> **Problem to solve**:
Each entry below is to be returned exactly, with any pictures left out.

> **Entries provided**:
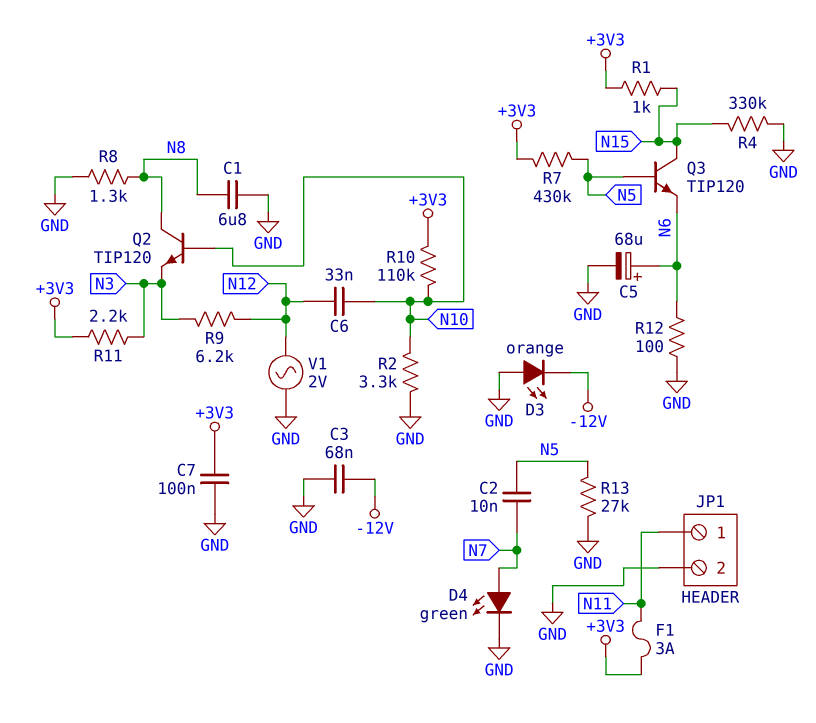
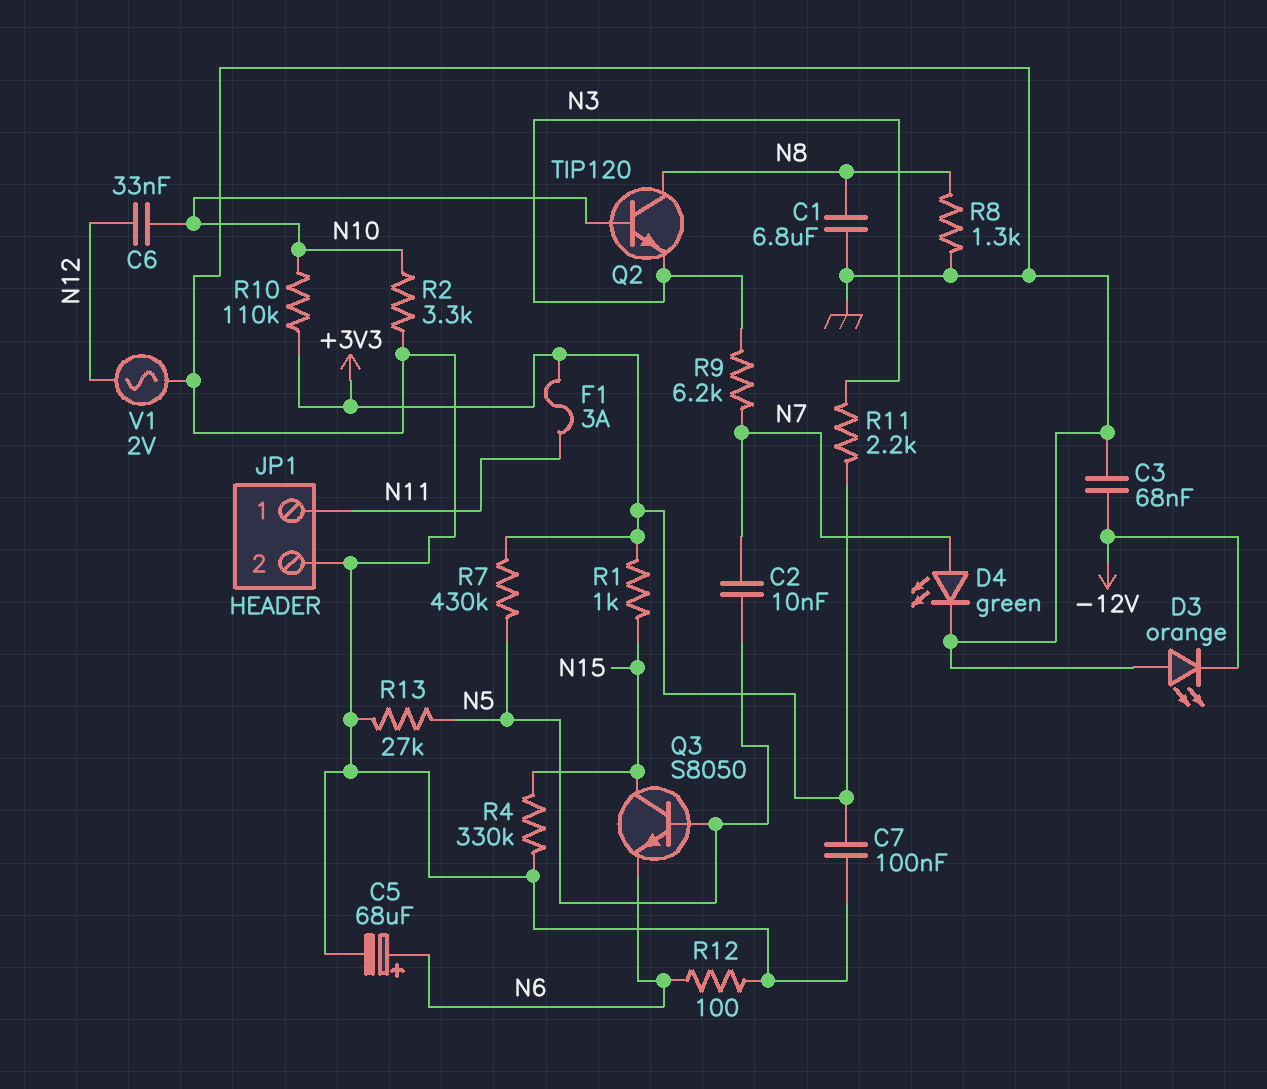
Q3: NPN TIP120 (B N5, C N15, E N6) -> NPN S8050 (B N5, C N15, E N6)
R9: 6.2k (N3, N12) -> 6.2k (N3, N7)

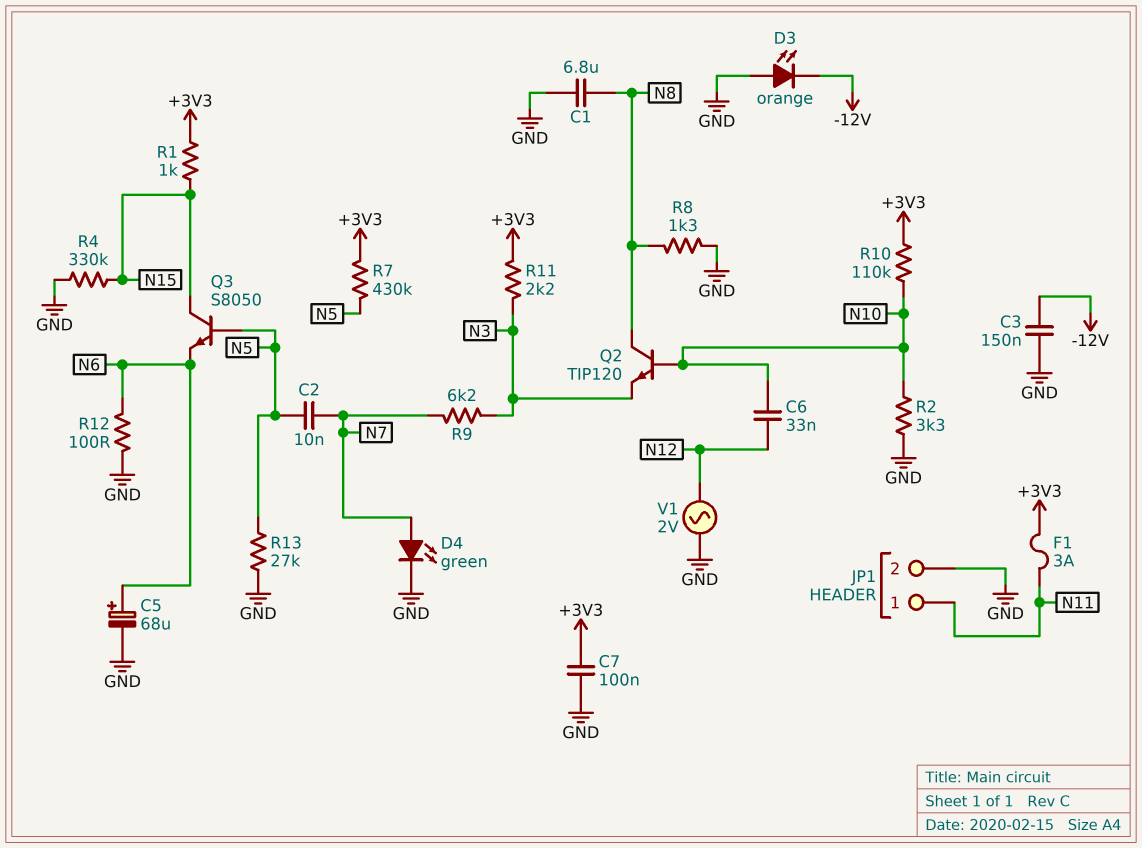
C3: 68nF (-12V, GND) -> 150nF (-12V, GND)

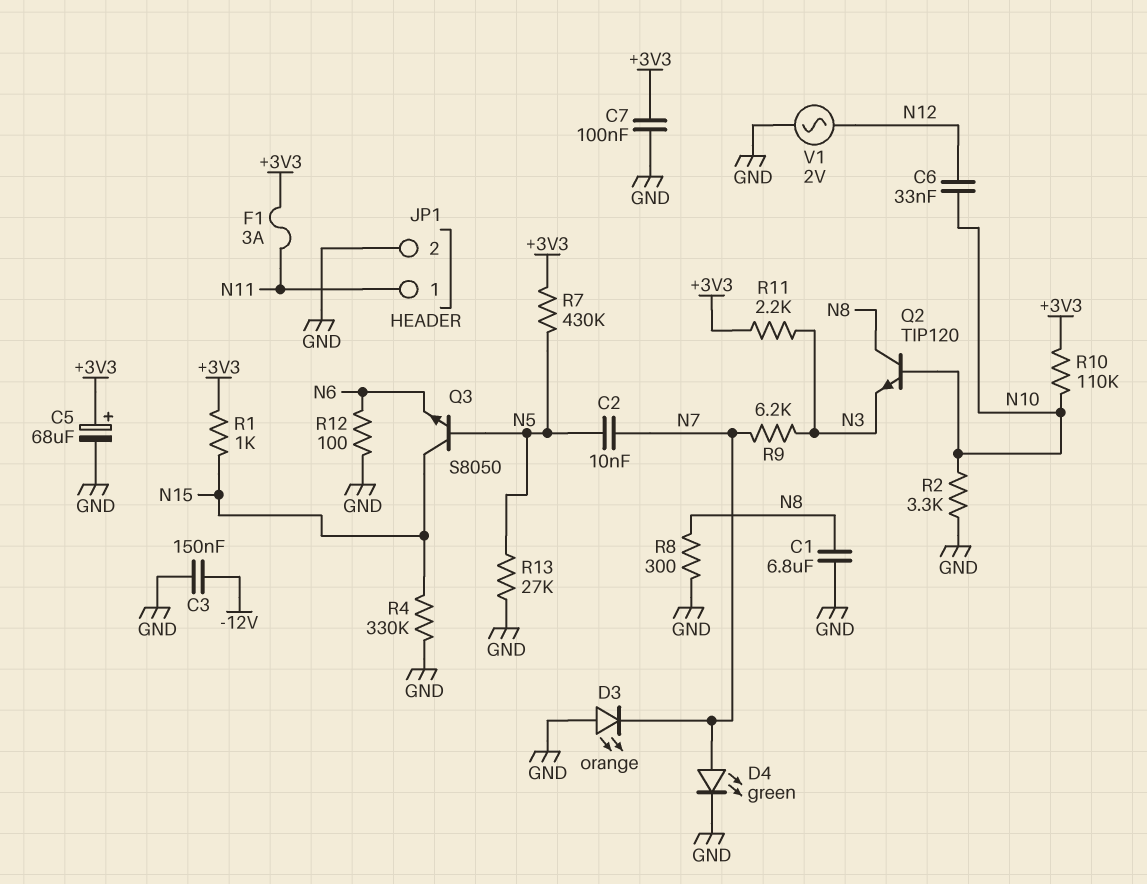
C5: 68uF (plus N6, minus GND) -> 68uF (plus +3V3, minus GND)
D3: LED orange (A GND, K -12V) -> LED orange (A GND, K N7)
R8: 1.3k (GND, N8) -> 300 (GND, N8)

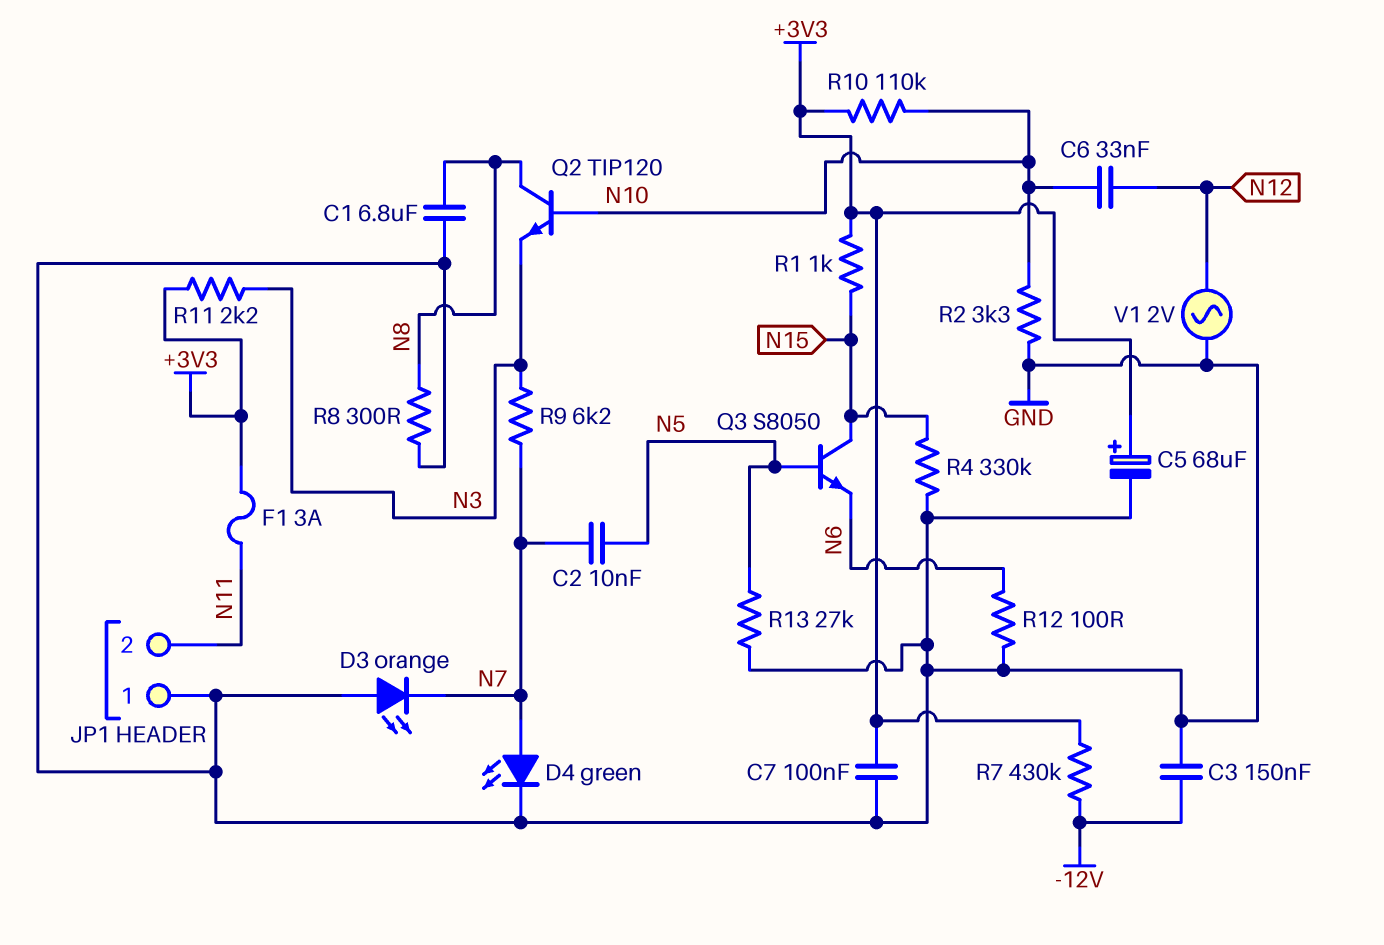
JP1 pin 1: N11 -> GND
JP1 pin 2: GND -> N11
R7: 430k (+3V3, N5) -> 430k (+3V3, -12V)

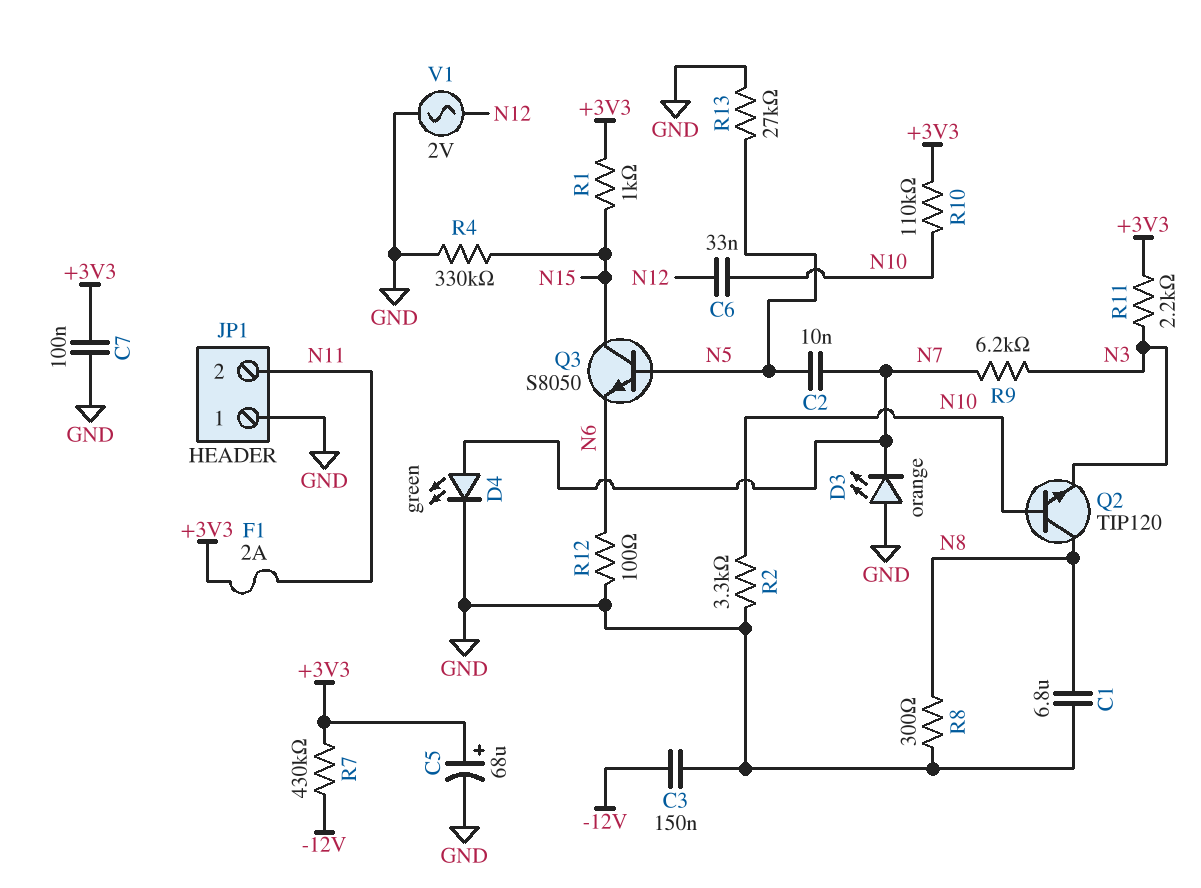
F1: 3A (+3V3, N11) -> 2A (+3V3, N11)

> **Solved exercise**:
Q3: NPN TIP120 (B N5, C N15, E N6) -> NPN S8050 (B N5, C N15, E N6)
R9: 6.2k (N3, N12) -> 6.2k (N3, N7)

C3: 68nF (-12V, GND) -> 150nF (-12V, GND)

C5: 68uF (plus N6, minus GND) -> 68uF (plus +3V3, minus GND)
D3: LED orange (A GND, K -12V) -> LED orange (A GND, K N7)
R8: 1.3k (GND, N8) -> 300 (GND, N8)

JP1 pin 1: N11 -> GND
JP1 pin 2: GND -> N11
R7: 430k (+3V3, N5) -> 430k (+3V3, -12V)

F1: 3A (+3V3, N11) -> 2A (+3V3, N11)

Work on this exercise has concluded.